Required work
Only what runs from the line with "(605, 217) = (448, 217): none" to the final line of the records below should be given again, word for word.

Material provided
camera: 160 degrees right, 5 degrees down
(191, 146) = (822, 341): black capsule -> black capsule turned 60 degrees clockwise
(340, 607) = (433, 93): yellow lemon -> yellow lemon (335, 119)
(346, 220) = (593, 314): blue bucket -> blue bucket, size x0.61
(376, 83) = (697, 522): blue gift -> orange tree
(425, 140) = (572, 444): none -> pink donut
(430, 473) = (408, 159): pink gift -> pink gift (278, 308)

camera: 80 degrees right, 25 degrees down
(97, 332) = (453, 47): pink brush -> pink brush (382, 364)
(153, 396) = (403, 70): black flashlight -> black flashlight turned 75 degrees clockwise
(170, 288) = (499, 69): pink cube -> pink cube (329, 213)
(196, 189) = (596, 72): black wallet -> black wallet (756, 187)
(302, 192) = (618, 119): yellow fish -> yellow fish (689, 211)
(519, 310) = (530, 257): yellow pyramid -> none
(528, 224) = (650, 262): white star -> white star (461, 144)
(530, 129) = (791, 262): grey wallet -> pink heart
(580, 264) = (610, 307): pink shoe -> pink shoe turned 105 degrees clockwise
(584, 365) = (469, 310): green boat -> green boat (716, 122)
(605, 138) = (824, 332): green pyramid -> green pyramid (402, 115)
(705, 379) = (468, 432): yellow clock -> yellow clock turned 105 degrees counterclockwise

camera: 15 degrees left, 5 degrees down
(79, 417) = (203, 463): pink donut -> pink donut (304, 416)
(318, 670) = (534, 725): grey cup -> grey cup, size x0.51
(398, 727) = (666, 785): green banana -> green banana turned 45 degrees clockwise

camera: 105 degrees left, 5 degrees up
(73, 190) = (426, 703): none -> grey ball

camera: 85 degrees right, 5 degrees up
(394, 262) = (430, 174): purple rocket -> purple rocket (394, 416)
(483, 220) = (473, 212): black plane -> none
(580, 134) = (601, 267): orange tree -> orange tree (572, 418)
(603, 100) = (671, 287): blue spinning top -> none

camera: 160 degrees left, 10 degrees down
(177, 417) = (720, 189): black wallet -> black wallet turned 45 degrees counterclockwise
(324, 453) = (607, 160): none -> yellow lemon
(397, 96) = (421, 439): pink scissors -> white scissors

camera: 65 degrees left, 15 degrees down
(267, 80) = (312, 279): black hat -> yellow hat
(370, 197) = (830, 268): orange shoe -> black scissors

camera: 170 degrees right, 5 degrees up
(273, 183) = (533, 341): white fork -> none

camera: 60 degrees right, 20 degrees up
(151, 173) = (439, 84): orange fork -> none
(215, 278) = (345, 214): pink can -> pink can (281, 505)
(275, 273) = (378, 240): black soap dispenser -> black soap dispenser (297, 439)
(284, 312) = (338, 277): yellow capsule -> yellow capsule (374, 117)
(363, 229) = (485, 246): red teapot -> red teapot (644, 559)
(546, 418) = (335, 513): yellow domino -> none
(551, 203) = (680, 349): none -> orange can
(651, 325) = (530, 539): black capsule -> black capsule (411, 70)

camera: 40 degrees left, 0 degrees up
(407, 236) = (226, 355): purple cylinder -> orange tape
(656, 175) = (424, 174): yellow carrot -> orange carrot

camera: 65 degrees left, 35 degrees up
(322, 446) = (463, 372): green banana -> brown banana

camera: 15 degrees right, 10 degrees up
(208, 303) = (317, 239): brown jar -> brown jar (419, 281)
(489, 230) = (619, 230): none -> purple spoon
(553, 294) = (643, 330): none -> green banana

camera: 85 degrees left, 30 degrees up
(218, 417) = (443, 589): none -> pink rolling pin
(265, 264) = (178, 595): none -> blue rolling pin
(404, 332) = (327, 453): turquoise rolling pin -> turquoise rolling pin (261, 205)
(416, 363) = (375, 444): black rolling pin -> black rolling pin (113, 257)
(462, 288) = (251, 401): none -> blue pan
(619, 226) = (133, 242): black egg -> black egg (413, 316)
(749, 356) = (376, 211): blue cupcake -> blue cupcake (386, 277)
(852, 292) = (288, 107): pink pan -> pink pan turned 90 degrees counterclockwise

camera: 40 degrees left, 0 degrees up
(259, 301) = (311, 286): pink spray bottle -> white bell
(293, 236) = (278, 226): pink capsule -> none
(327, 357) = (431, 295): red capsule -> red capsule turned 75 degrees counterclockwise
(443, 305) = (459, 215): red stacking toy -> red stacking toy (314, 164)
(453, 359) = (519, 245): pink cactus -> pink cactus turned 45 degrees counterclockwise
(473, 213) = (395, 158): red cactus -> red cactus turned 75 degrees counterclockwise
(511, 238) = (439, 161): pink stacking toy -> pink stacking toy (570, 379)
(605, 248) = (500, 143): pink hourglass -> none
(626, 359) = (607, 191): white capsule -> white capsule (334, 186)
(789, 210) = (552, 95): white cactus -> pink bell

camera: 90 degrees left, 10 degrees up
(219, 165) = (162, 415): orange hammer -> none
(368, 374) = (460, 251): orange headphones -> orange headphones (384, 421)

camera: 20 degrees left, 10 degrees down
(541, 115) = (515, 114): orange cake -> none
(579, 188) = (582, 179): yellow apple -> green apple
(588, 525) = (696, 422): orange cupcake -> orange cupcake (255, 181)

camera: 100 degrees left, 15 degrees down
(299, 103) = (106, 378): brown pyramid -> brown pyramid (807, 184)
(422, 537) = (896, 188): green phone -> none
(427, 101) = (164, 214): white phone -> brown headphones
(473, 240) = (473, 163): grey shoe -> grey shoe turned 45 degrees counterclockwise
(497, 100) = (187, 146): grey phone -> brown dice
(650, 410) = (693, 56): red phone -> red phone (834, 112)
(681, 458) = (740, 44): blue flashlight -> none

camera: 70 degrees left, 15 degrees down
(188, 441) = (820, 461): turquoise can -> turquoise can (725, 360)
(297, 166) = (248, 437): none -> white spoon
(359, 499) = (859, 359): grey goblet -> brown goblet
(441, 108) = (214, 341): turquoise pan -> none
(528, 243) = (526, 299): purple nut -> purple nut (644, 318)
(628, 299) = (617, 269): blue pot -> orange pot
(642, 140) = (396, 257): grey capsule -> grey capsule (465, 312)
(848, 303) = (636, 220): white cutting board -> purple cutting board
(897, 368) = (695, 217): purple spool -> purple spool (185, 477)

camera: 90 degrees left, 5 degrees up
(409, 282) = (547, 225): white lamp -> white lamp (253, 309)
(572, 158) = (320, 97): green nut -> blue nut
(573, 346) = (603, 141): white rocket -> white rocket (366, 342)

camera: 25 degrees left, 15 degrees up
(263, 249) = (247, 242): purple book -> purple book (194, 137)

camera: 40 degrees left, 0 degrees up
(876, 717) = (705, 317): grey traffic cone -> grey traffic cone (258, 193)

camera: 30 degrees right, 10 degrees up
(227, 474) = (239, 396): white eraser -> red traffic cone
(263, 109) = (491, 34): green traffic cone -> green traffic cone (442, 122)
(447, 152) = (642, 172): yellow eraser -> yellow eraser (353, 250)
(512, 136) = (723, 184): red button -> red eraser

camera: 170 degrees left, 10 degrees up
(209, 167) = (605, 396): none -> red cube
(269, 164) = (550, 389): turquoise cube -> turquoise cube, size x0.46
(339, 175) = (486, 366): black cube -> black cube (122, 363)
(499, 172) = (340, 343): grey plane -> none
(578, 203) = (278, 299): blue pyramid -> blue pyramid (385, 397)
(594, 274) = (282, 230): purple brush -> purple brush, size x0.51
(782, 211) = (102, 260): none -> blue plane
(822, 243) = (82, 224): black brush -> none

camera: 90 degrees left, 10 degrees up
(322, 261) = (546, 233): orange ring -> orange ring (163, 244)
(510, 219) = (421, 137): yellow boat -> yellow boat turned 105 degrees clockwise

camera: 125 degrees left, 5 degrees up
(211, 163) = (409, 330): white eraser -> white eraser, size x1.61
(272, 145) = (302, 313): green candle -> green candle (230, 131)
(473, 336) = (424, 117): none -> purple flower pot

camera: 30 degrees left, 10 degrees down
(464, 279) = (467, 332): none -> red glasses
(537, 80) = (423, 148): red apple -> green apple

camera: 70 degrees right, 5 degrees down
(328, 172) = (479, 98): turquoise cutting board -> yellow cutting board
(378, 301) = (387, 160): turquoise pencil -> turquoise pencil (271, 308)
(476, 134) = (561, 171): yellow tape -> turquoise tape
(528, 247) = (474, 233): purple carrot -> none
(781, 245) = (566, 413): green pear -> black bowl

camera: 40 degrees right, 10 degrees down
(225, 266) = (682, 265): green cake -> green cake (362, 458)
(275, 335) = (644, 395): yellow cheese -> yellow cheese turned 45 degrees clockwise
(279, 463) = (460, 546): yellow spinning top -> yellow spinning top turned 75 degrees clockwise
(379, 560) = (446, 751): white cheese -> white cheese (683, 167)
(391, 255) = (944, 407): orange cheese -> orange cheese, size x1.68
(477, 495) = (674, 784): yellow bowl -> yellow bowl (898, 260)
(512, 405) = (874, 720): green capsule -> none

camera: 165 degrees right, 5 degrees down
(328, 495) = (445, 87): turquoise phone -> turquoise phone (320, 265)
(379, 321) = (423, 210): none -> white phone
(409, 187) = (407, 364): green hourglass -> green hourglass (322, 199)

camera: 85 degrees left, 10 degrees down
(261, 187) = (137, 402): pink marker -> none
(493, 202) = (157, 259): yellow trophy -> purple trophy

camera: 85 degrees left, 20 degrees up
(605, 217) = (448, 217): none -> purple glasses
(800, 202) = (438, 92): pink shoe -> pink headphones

Answer area
(605, 217) = (448, 217): none -> purple glasses
(800, 202) = (438, 92): pink shoe -> pink headphones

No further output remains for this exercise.